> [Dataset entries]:
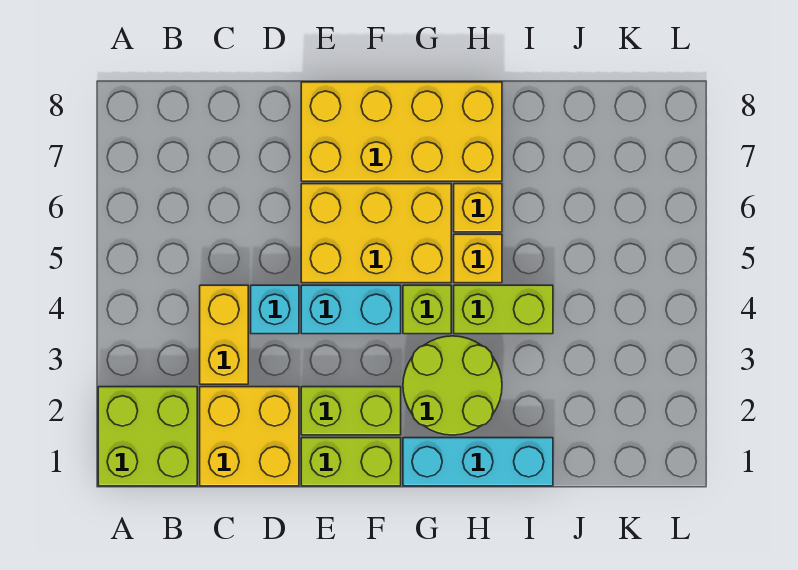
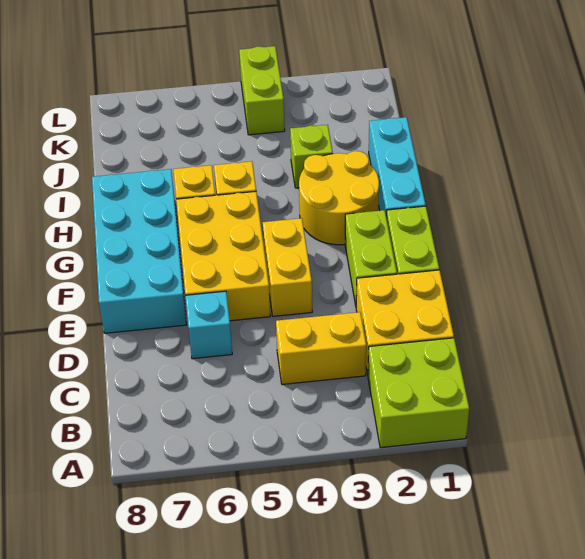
cyan brick D4 level 1 -> cyan brick D6 level 1
cyan brick E4:F4 level 1 -> yellow brick E4:F4 level 1
yellow brick E7:H8 level 1 -> cyan brick E7:H8 level 1
lime round brick G2:H3 level 1 -> yellow round brick G2:H3 level 1
lime brick G4 level 1 -> lime brick I3 level 1
lime brick H4:I4 level 1 -> lime brick K4:L4 level 1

> [WHAT IS NEEDED]:
Restate the entries above word for word, keeping pictures out of the copy.

> [ANSWER SECTION]:
cyan brick D4 level 1 -> cyan brick D6 level 1
cyan brick E4:F4 level 1 -> yellow brick E4:F4 level 1
yellow brick E7:H8 level 1 -> cyan brick E7:H8 level 1
lime round brick G2:H3 level 1 -> yellow round brick G2:H3 level 1
lime brick G4 level 1 -> lime brick I3 level 1
lime brick H4:I4 level 1 -> lime brick K4:L4 level 1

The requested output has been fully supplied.